Once the line with "orange dice: 2 -> 1" is found, repeat it and all later lines exactly through the end of the listing below, with the pictures left out.

▸ **MATERIAL FOR THIS TASK**
——

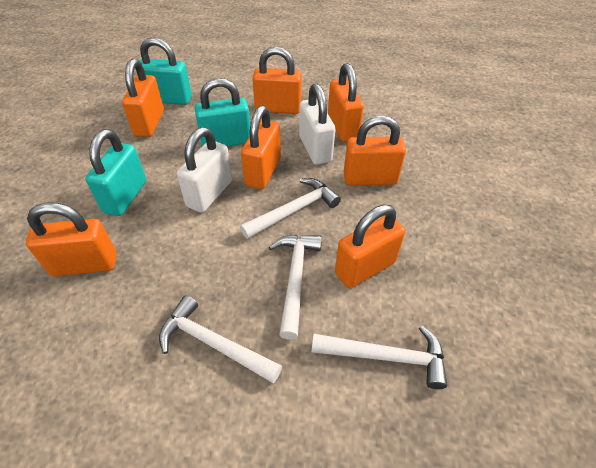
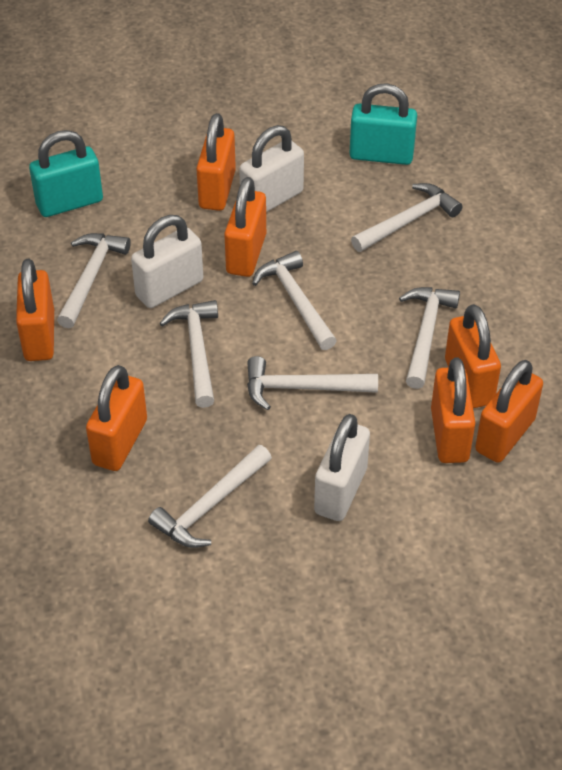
turquoise padlock: 3 -> 2
white hammer: 4 -> 7
white padlock: 2 -> 3

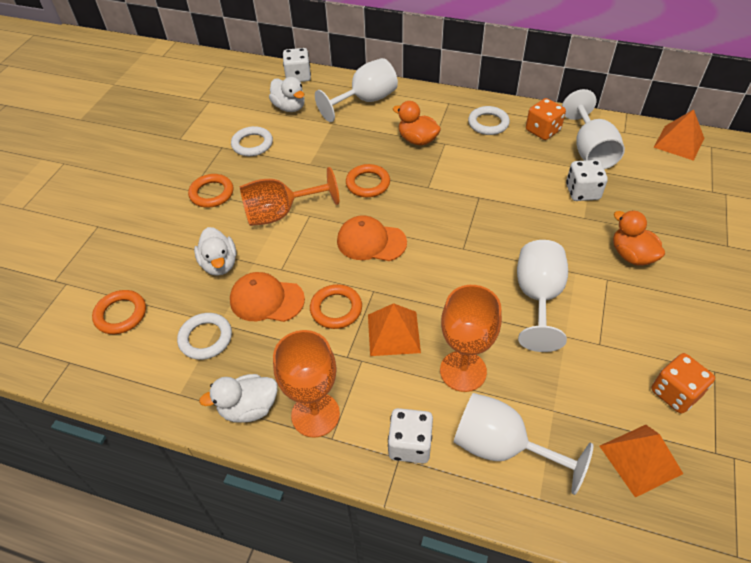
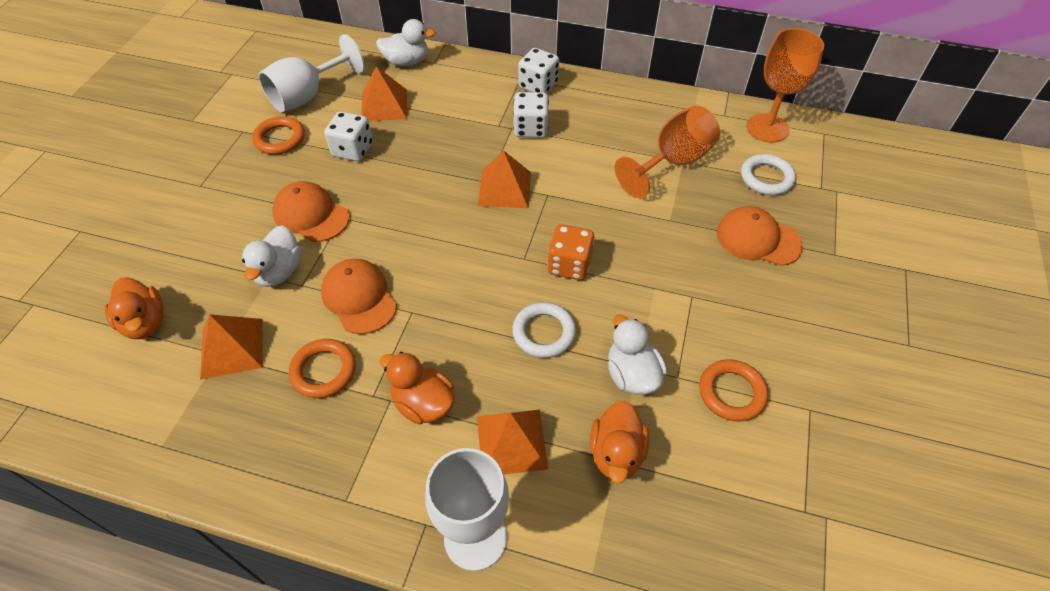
orange cap: 2 -> 3
orange dice: 2 -> 1
orange duck: 2 -> 3
orange goblet: 3 -> 2
orange pyramid: 3 -> 4
orange ring: 4 -> 3
white goblet: 4 -> 2
white ring: 3 -> 2

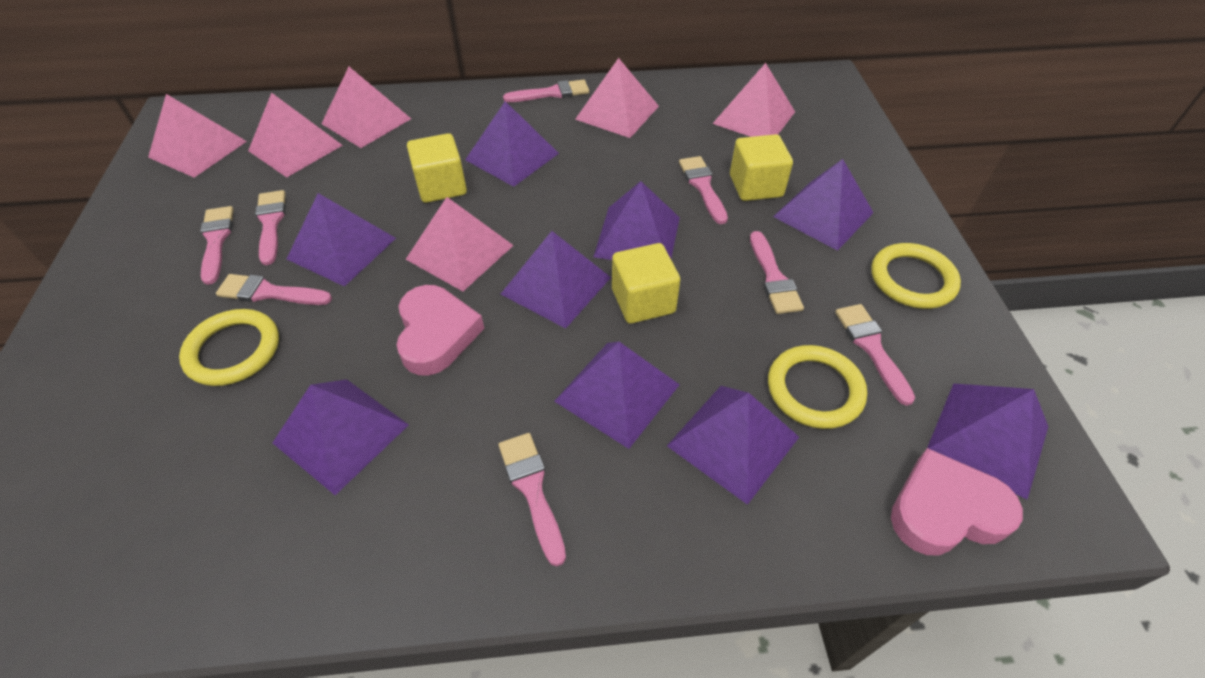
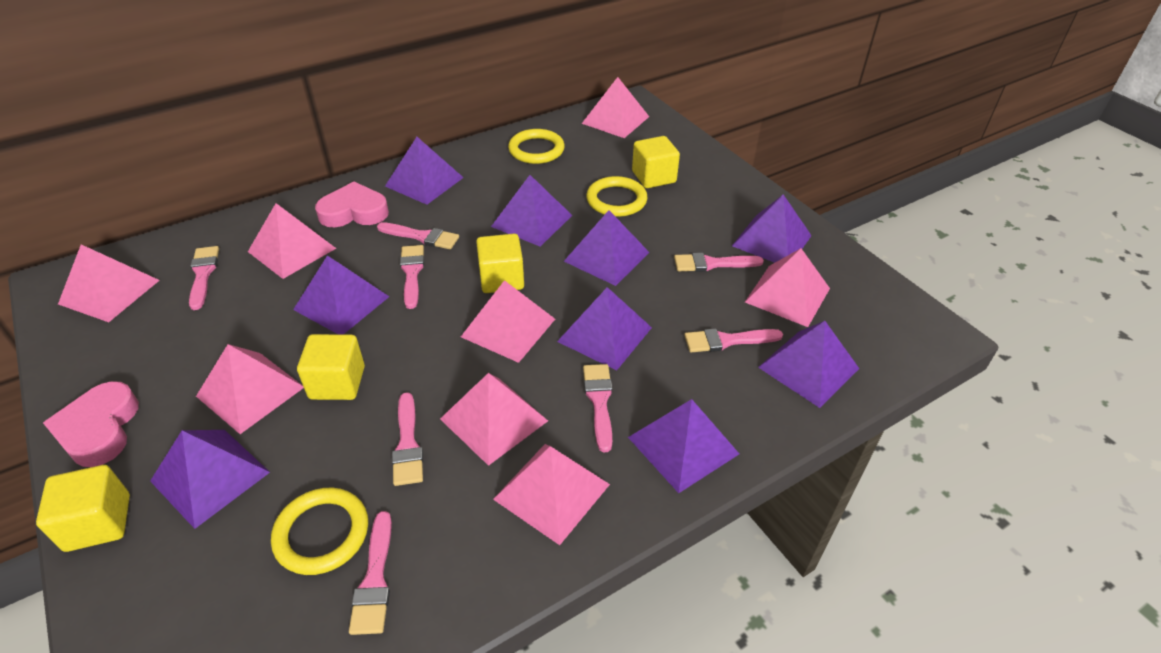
pink pyramid: 6 -> 8
yellow cube: 3 -> 4

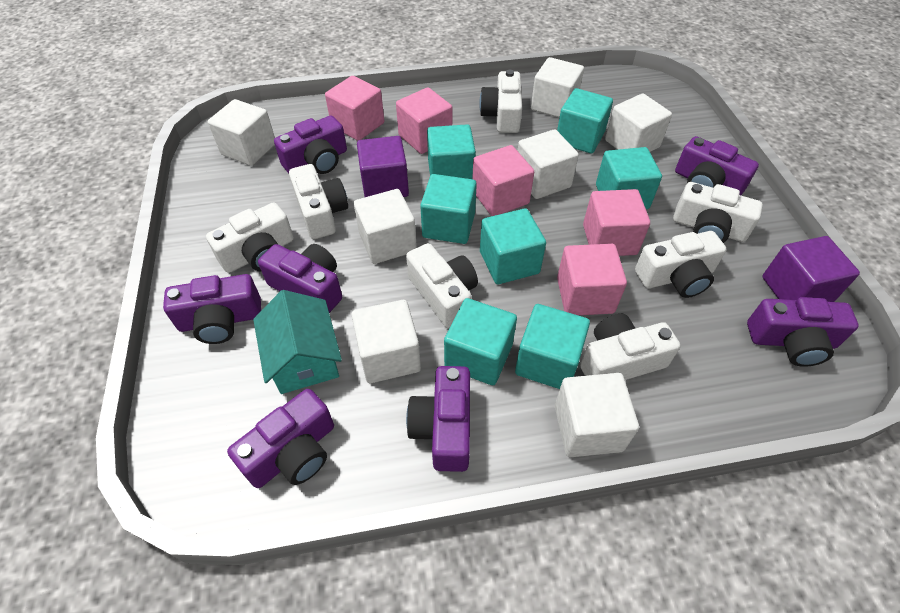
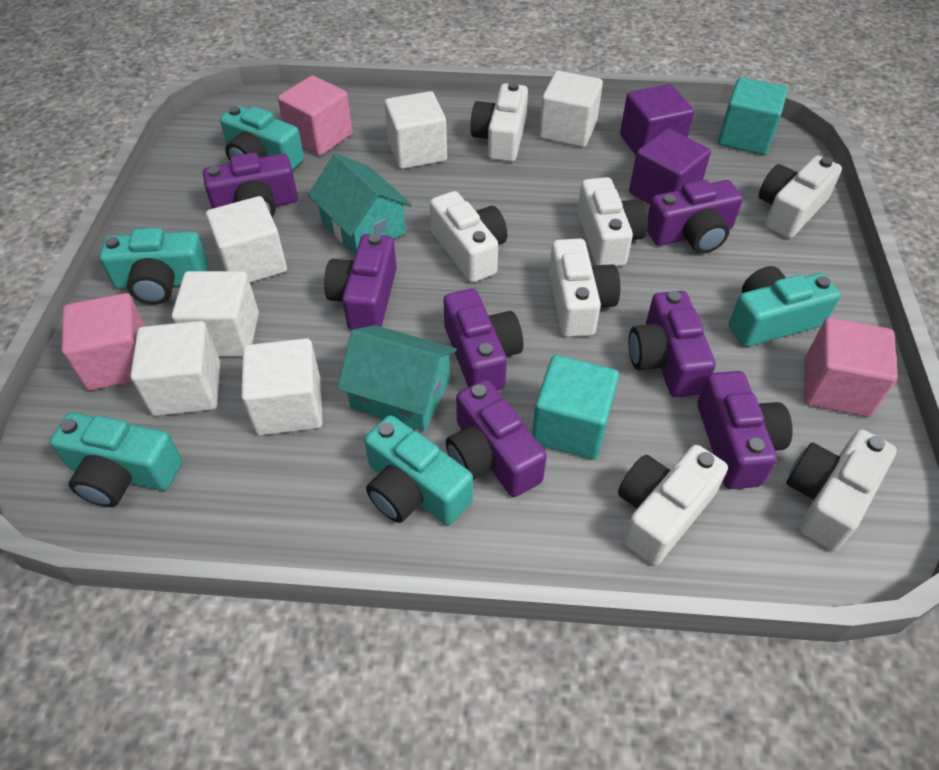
pink cube: 5 -> 3
turquoise camera: 0 -> 5
turquoise cube: 7 -> 2
turquoise house: 1 -> 2
white cube: 7 -> 6

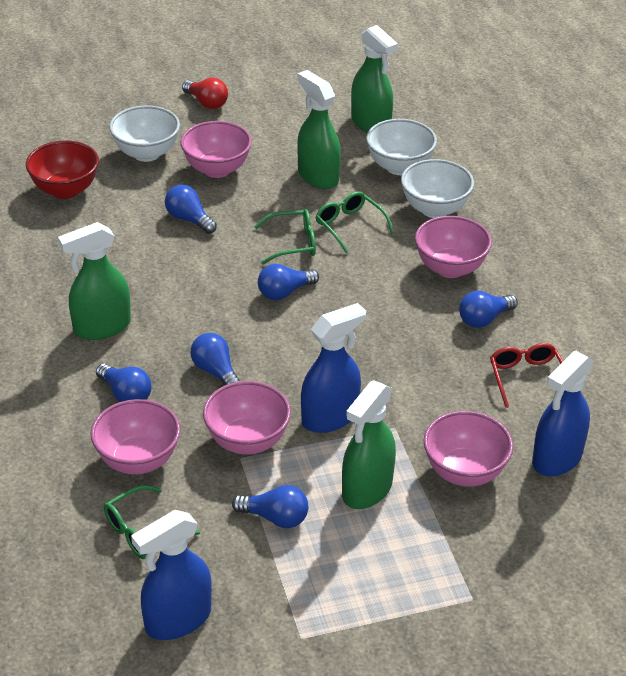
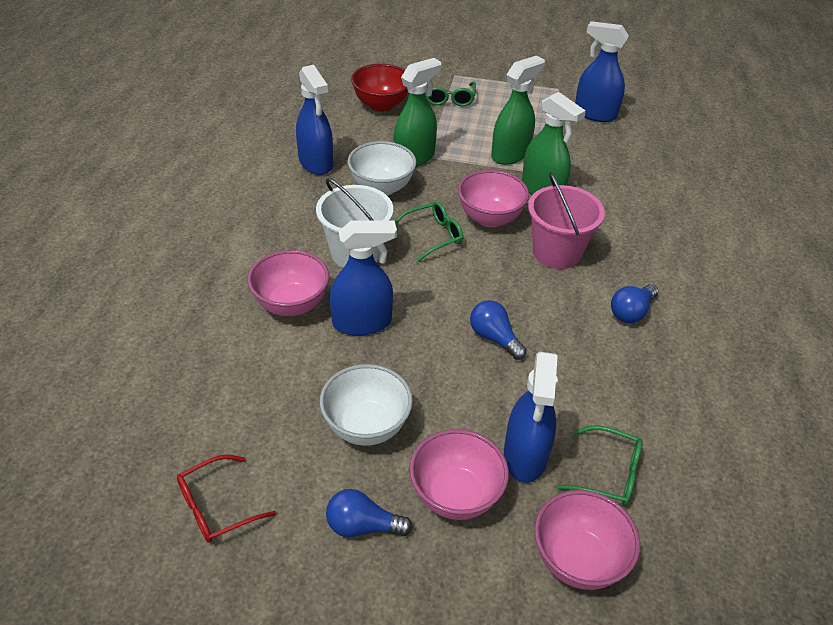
blue light bulb: 6 -> 3
blue spray bottle: 3 -> 4
green spray bottle: 4 -> 3
pink bowl: 5 -> 4
pink bucket: 0 -> 1
red light bulb: 1 -> 0
white bowl: 3 -> 2
white bucket: 0 -> 1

——

▸ **YOUR SOLUTION**
orange dice: 2 -> 1
orange duck: 2 -> 3
orange goblet: 3 -> 2
orange pyramid: 3 -> 4
orange ring: 4 -> 3
white goblet: 4 -> 2
white ring: 3 -> 2

pink pyramid: 6 -> 8
yellow cube: 3 -> 4

pink cube: 5 -> 3
turquoise camera: 0 -> 5
turquoise cube: 7 -> 2
turquoise house: 1 -> 2
white cube: 7 -> 6

blue light bulb: 6 -> 3
blue spray bottle: 3 -> 4
green spray bottle: 4 -> 3
pink bowl: 5 -> 4
pink bucket: 0 -> 1
red light bulb: 1 -> 0
white bowl: 3 -> 2
white bucket: 0 -> 1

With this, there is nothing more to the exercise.